■ **ASSIGNMENT**: Pictures excluded, copy word for word the lines from the one holding "black trapezoid: (199, 32)" through the last line below.

(Image sequences with motion text)
------------------------------------------------------------

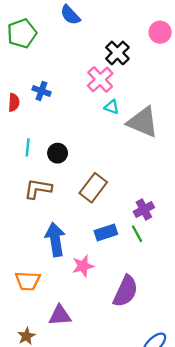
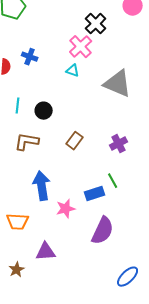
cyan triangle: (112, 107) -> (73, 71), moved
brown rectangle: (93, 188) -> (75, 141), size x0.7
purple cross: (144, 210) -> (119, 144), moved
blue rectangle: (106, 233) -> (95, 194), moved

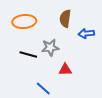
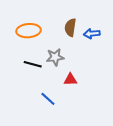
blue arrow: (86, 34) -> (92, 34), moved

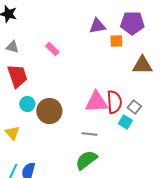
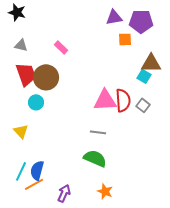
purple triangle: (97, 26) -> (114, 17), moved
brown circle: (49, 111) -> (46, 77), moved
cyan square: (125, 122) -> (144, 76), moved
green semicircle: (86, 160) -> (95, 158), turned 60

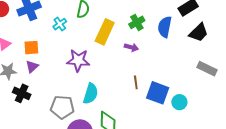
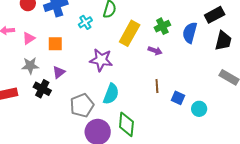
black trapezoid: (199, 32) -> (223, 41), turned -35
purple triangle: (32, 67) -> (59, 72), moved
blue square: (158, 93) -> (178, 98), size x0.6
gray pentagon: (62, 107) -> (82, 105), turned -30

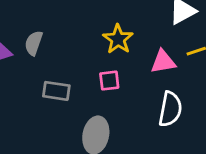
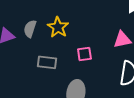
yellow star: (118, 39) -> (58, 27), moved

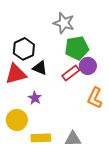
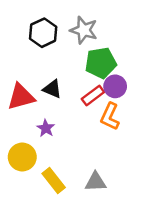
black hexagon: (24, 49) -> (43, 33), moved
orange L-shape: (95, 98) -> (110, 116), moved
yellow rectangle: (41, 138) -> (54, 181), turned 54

------------------------------------------------------------

■ **ANSWER SPACE**:
black trapezoid: (199, 32) -> (223, 41), turned -35
purple triangle: (32, 67) -> (59, 72), moved
blue square: (158, 93) -> (178, 98), size x0.6
gray pentagon: (62, 107) -> (82, 105), turned -30

yellow star: (118, 39) -> (58, 27), moved

black hexagon: (24, 49) -> (43, 33), moved
orange L-shape: (95, 98) -> (110, 116), moved
yellow rectangle: (41, 138) -> (54, 181), turned 54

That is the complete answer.